* _WORK TO BE COMPLETED_: The entries below are to be repeated exactly, with the pictures left out.
──────── INPUT DATA ────────
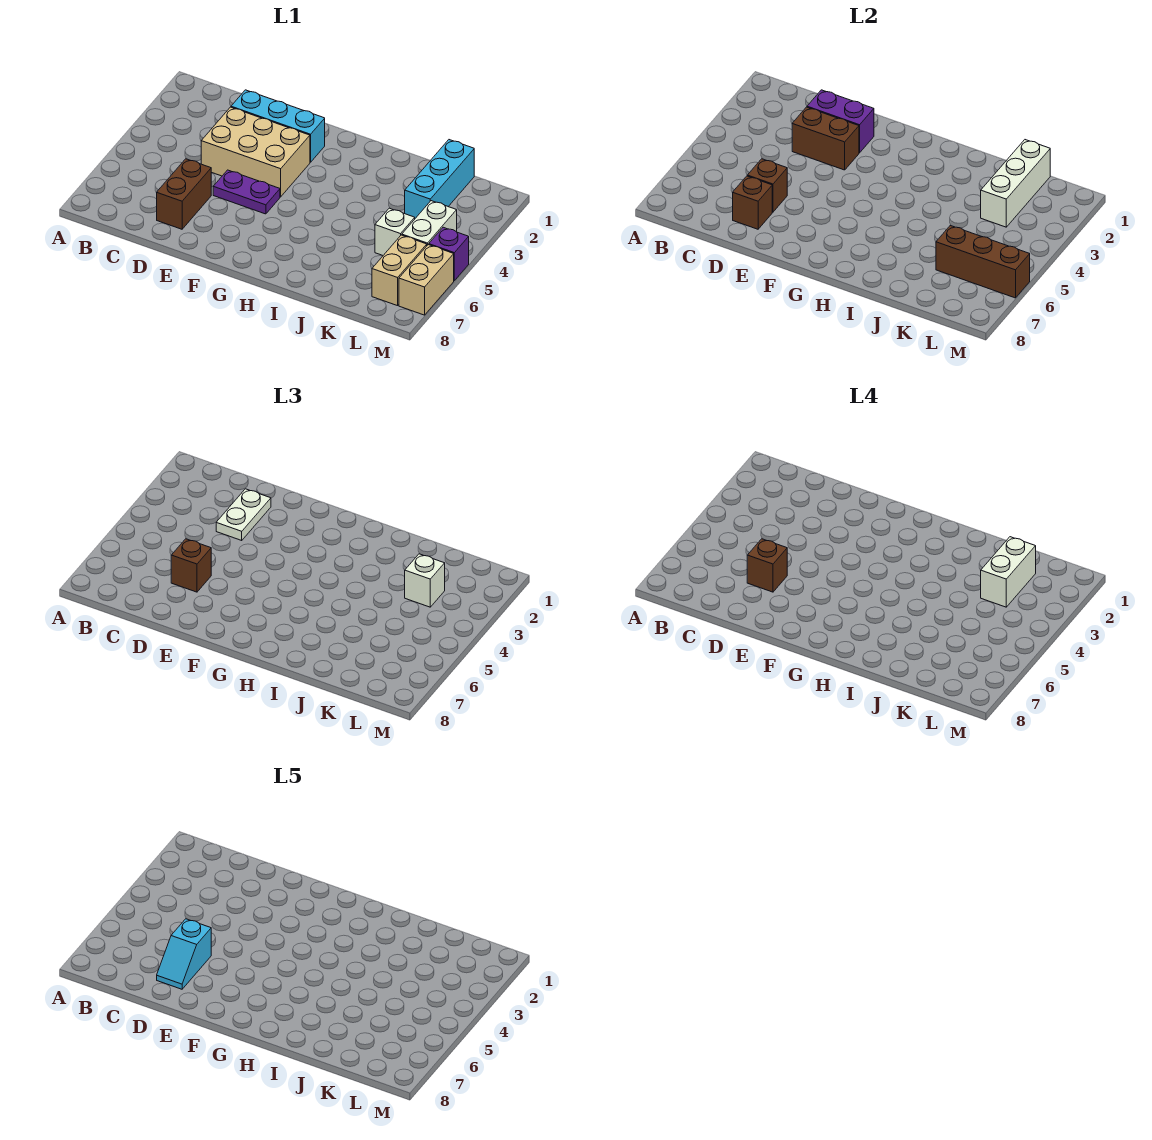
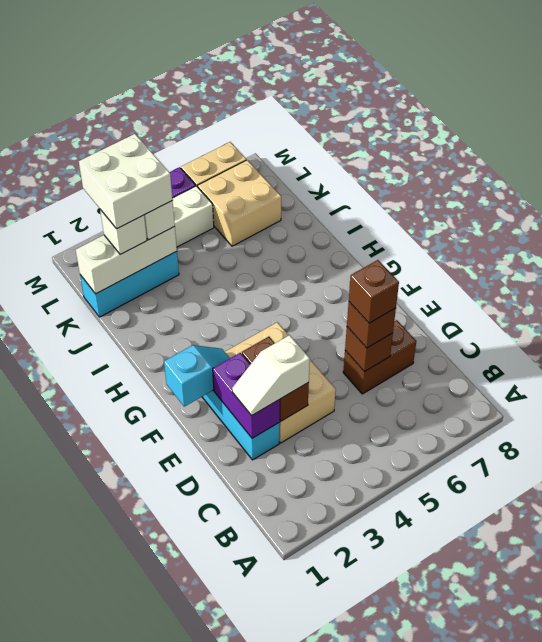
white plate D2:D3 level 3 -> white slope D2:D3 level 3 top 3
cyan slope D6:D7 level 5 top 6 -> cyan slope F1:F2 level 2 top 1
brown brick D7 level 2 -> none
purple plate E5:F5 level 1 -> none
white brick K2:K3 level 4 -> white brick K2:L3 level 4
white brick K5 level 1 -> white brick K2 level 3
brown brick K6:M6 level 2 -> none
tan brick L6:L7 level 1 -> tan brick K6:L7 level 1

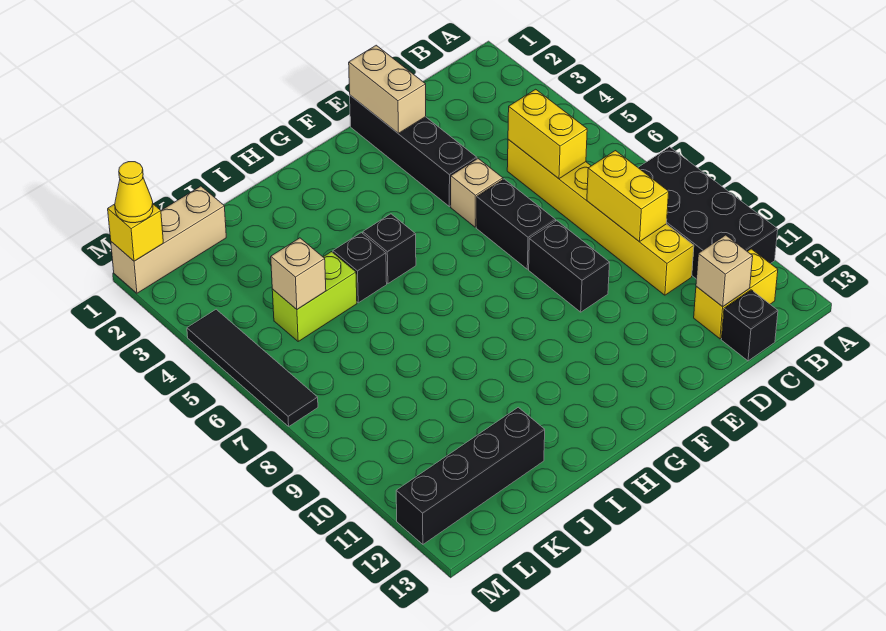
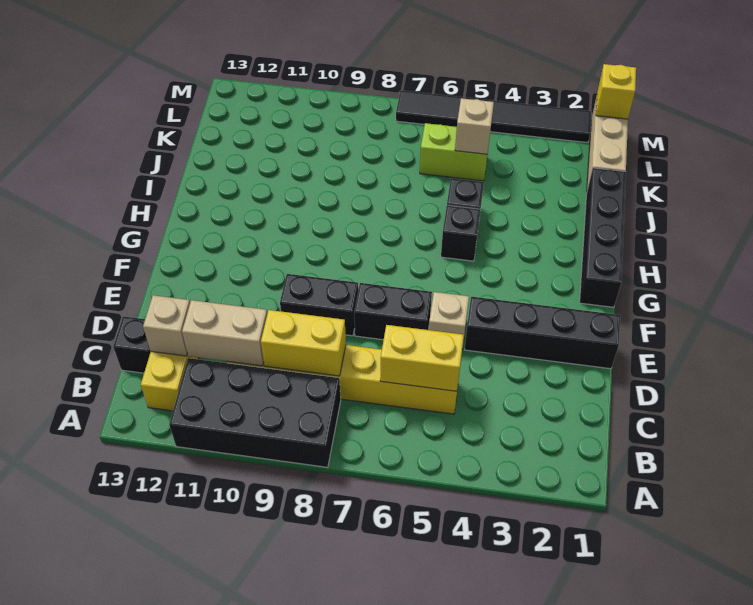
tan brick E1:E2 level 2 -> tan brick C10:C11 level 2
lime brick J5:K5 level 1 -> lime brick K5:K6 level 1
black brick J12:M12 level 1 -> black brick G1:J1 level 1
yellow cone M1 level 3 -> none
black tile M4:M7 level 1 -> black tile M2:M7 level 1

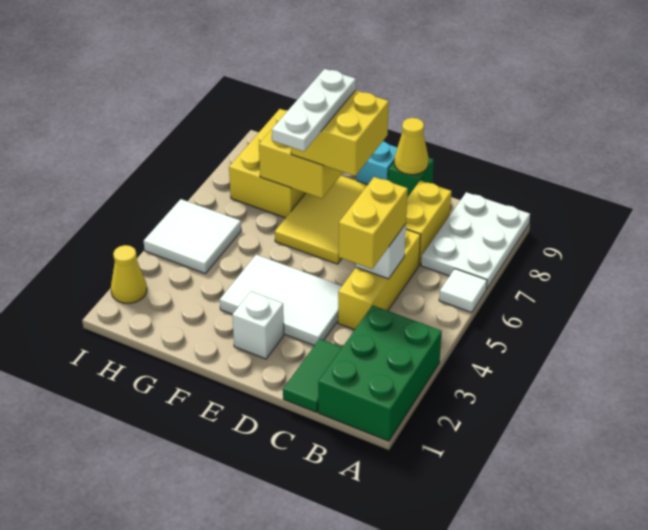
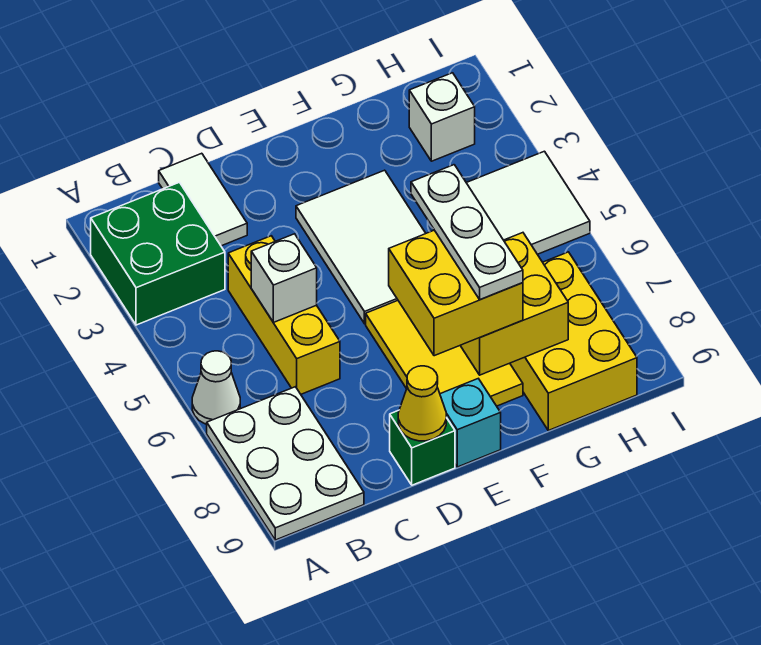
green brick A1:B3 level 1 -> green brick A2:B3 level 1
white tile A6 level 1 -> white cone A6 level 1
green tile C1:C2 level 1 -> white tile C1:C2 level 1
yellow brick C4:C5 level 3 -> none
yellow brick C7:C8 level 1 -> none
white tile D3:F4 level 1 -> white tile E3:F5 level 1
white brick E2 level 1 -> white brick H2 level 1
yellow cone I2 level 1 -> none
────────
* _TASK RESPONSE_:
white plate D2:D3 level 3 -> white slope D2:D3 level 3 top 3
cyan slope D6:D7 level 5 top 6 -> cyan slope F1:F2 level 2 top 1
brown brick D7 level 2 -> none
purple plate E5:F5 level 1 -> none
white brick K2:K3 level 4 -> white brick K2:L3 level 4
white brick K5 level 1 -> white brick K2 level 3
brown brick K6:M6 level 2 -> none
tan brick L6:L7 level 1 -> tan brick K6:L7 level 1

tan brick E1:E2 level 2 -> tan brick C10:C11 level 2
lime brick J5:K5 level 1 -> lime brick K5:K6 level 1
black brick J12:M12 level 1 -> black brick G1:J1 level 1
yellow cone M1 level 3 -> none
black tile M4:M7 level 1 -> black tile M2:M7 level 1

green brick A1:B3 level 1 -> green brick A2:B3 level 1
white tile A6 level 1 -> white cone A6 level 1
green tile C1:C2 level 1 -> white tile C1:C2 level 1
yellow brick C4:C5 level 3 -> none
yellow brick C7:C8 level 1 -> none
white tile D3:F4 level 1 -> white tile E3:F5 level 1
white brick E2 level 1 -> white brick H2 level 1
yellow cone I2 level 1 -> none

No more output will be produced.